## Exercise
For the data below, give again exactly the lines from the one containing "SW8: none -> switch (GND, INT)" through the one containing "CN2 pin 1: VS -> GND", both ends included, and no others.

## Material to process
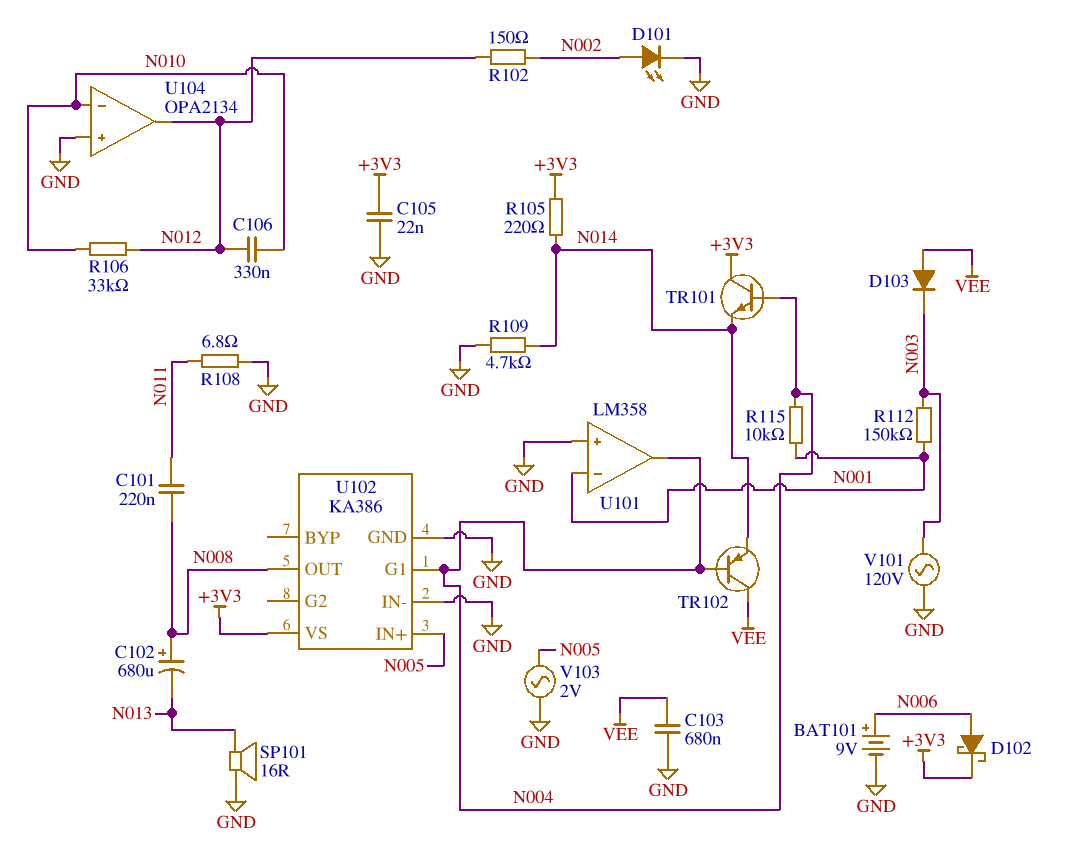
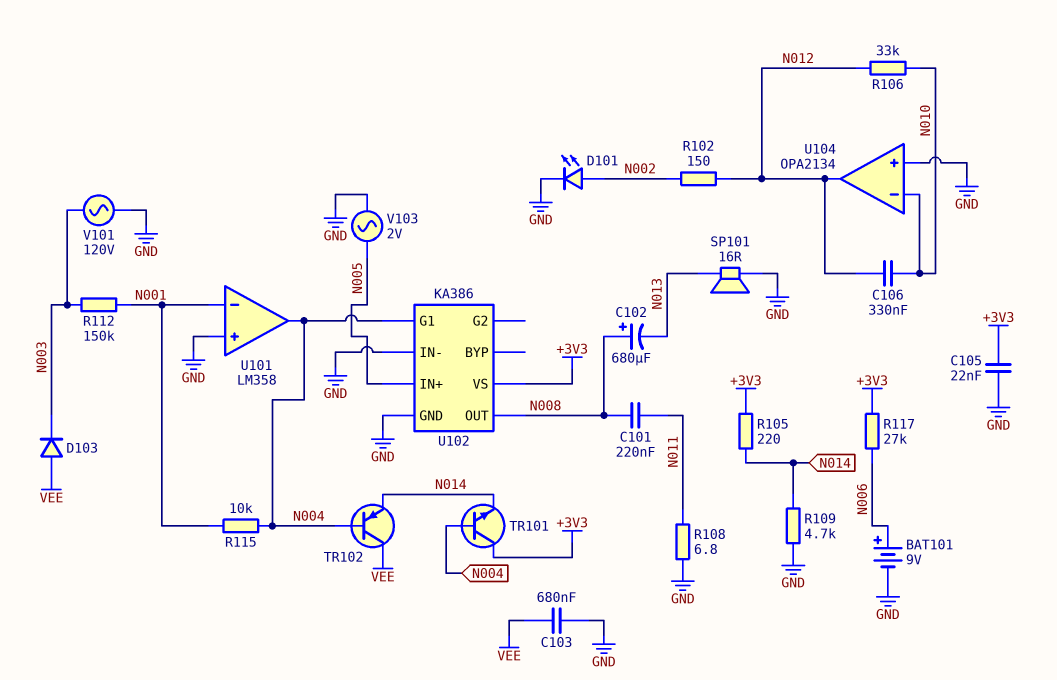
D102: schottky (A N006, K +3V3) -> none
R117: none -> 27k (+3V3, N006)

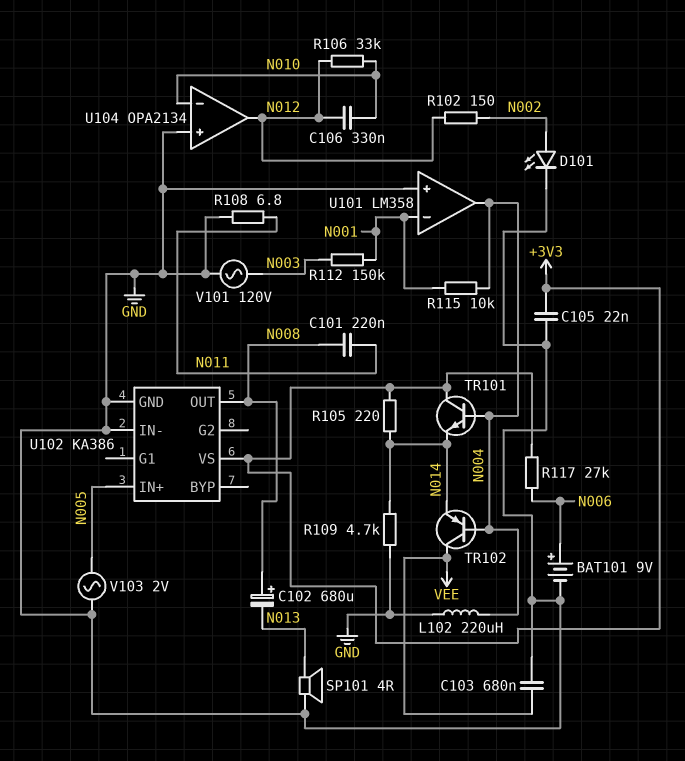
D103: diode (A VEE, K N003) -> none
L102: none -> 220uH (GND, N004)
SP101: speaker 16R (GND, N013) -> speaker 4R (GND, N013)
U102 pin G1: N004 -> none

* * *

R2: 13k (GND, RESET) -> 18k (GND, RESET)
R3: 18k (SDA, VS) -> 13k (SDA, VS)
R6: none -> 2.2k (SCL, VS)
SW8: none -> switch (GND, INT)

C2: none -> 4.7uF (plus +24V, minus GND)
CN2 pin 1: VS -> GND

## Reply
SW8: none -> switch (GND, INT)

C2: none -> 4.7uF (plus +24V, minus GND)
CN2 pin 1: VS -> GND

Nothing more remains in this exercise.